[Exercise material — start]

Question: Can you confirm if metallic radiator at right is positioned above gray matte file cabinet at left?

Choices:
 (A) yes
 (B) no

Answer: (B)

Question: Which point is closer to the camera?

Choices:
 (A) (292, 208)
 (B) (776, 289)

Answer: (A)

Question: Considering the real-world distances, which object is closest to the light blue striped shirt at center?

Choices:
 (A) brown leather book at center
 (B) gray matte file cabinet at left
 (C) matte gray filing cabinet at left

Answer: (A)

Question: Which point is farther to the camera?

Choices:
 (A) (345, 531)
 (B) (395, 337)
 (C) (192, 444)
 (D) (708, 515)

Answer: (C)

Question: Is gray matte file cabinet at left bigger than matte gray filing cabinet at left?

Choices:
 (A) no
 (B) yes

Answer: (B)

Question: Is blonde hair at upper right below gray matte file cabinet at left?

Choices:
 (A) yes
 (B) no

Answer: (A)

[Exercise material — finish]

> **What you need to do**:
Show each of the lines above that contains the word "point".

> **Written answer**:
Question: Which point is closer to the camera?
Question: Which point is farther to the camera?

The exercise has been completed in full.